**WRITTEN REQUEST**: Rewrite the records below as a Markdown table with two columns, "No." for the row number and "Line" for the line itself, covering every record and skipping blank lines. Leave the pictures out.

********************

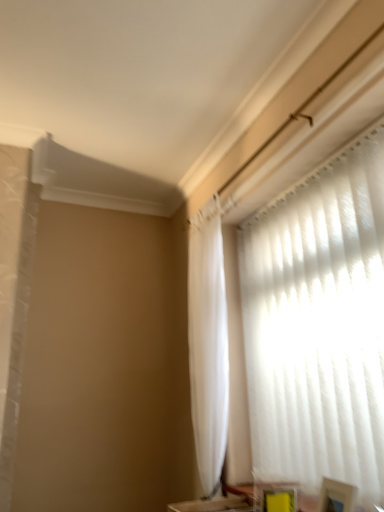
What do you see at coordinates (208, 343) in the screenshot?
I see `white sheer curtain at upper right` at bounding box center [208, 343].

Find the location of a particular element. white sheer curtain at upper right is located at coordinates (208, 343).

What is the approximate height of white sheer curtain at upper right?

white sheer curtain at upper right is 4.91 feet tall.

Find the location of a particular element. Image resolution: width=384 pixels, height=512 pixels. white sheer curtain at upper right is located at coordinates (208, 343).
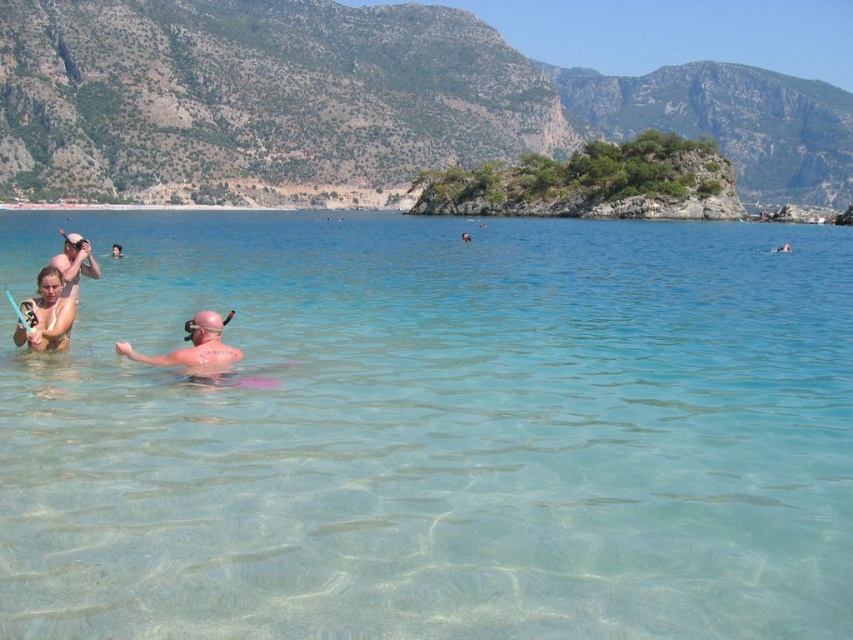
You are a photographer trying to capture the matte black bikini at left and the matte white swim cap at upper left in a single shot. Since you want to ensure both items are clearly visible, which object should you focus on first to account for their sizes?

The matte black bikini at left is smaller in width than the matte white swim cap at upper left, so you should focus on the matte black bikini at left first to ensure its details are captured clearly.

Looking at this image, you are a lifeguard standing at the edge of the water. You need to reach either the matte black bikini at left or the matte white swim cap at upper left to assist someone. Given that you can move 1 meter per second, which object will you reach first if you start moving towards them at the same time?

The distance between the matte black bikini at left and the matte white swim cap at upper left is 1.28 meters. Since both are being approached simultaneously and the distance is fixed, you would reach them at the same time if moving at the same speed. However, since the question implies choosing one, perhaps there is an error in the setup. Alternatively, if considering the shortest path, but the description doesn not specify direction. The answer might need clarification.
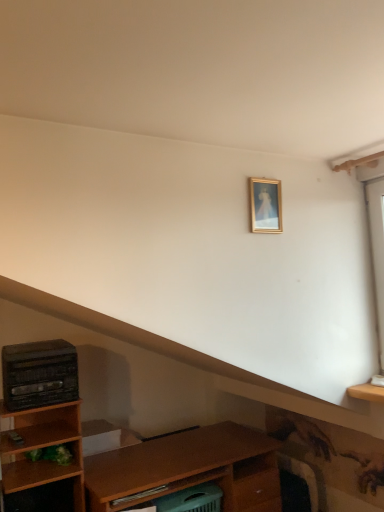
Question: Is black plastic stereo at left spatially inside gold-framed picture at upper center, or outside of it?

Choices:
 (A) outside
 (B) inside

Answer: (A)

Question: Considering the relative positions of black plastic stereo at left and gold-framed picture at upper center in the image provided, is black plastic stereo at left to the left or to the right of gold-framed picture at upper center?

Choices:
 (A) right
 (B) left

Answer: (B)

Question: Is black plastic stereo at left bigger or smaller than gold-framed picture at upper center?

Choices:
 (A) big
 (B) small

Answer: (A)

Question: From a real-world perspective, is gold-framed picture at upper center above or below black plastic stereo at left?

Choices:
 (A) above
 (B) below

Answer: (A)

Question: In terms of width, does gold-framed picture at upper center look wider or thinner when compared to black plastic stereo at left?

Choices:
 (A) thin
 (B) wide

Answer: (A)

Question: Considering the positions of point (281, 223) and point (46, 400), is point (281, 223) closer or farther from the camera than point (46, 400)?

Choices:
 (A) closer
 (B) farther

Answer: (A)

Question: Is gold-framed picture at upper center in front of or behind black plastic stereo at left in the image?

Choices:
 (A) front
 (B) behind

Answer: (A)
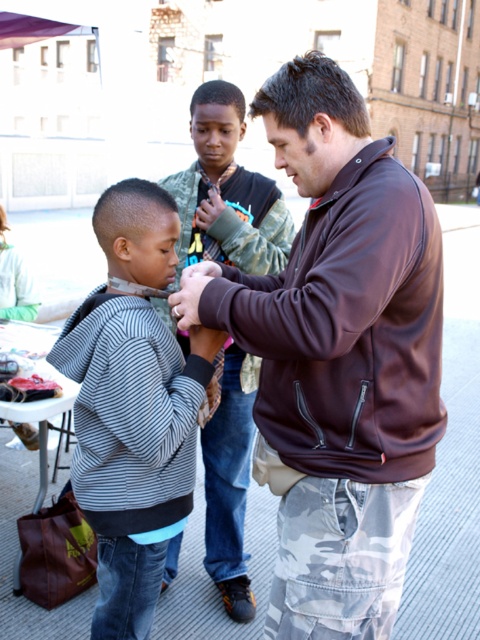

********************

**COMPLETE RESPONSE**:
| No. | Line |
|---|---|
| 1 | What do you see at coordinates (208, 343) in the screenshot? |
| 2 | I see `white sheer curtain at upper right` at bounding box center [208, 343]. |
| 3 | Find the location of a particular element. white sheer curtain at upper right is located at coordinates (208, 343). |
| 4 | What is the approximate height of white sheer curtain at upper right? |
| 5 | white sheer curtain at upper right is 4.91 feet tall. |
| 6 | Find the location of a particular element. Image resolution: width=384 pixels, height=512 pixels. white sheer curtain at upper right is located at coordinates (208, 343). |
| 7 | You are a photographer trying to capture the matte black bikini at left and the matte white swim cap at upper left in a single shot. Since you want to ensure both items are clearly visible, which object should you focus on first to account for their sizes? |
| 8 | The matte black bikini at left is smaller in width than the matte white swim cap at upper left, so you should focus on the matte black bikini at left first to ensure its details are captured clearly. |
| 9 | Looking at this image, you are a lifeguard standing at the edge of the water. You need to reach either the matte black bikini at left or the matte white swim cap at upper left to assist someone. Given that you can move 1 meter per second, which object will you reach first if you start moving towards them at the same time? |
| 10 | The distance between the matte black bikini at left and the matte white swim cap at upper left is 1.28 meters. Since both are being approached simultaneously and the distance is fixed, you would reach them at the same time if moving at the same speed. However, since the question implies choosing one, perhaps there is an error in the setup. Alternatively, if considering the shortest path, but the description doesn not specify direction. The answer might need clarification. |
| 11 | Question: Is black plastic stereo at left spatially inside gold-framed picture at upper center, or outside of it? |
| 12 | Choices: |
| 13 |  (A) outside |
| 14 |  (B) inside |
| 15 | Answer: (A) |
| 16 | Question: Considering the relative positions of black plastic stereo at left and gold-framed picture at upper center in the image provided, is black plastic stereo at left to the left or to the right of gold-framed picture at upper center? |
| 17 | Choices: |
| 18 |  (A) right |
| 19 |  (B) left |
| 20 | Answer: (B) |
| 21 | Question: Is black plastic stereo at left bigger or smaller than gold-framed picture at upper center? |
| 22 | Choices: |
| 23 |  (A) big |
| 24 |  (B) small |
| 25 | Answer: (A) |
| 26 | Question: From a real-world perspective, is gold-framed picture at upper center above or below black plastic stereo at left? |
| 27 | Choices: |
| 28 |  (A) above |
| 29 |  (B) below |
| 30 | Answer: (A) |
| 31 | Question: In terms of width, does gold-framed picture at upper center look wider or thinner when compared to black plastic stereo at left? |
| 32 | Choices: |
| 33 |  (A) thin |
| 34 |  (B) wide |
| 35 | Answer: (A) |
| 36 | Question: Considering the positions of point (281, 223) and point (46, 400), is point (281, 223) closer or farther from the camera than point (46, 400)? |
| 37 | Choices: |
| 38 |  (A) closer |
| 39 |  (B) farther |
| 40 | Answer: (A) |
| 41 | Question: Is gold-framed picture at upper center in front of or behind black plastic stereo at left in the image? |
| 42 | Choices: |
| 43 |  (A) front |
| 44 |  (B) behind |
| 45 | Answer: (A) |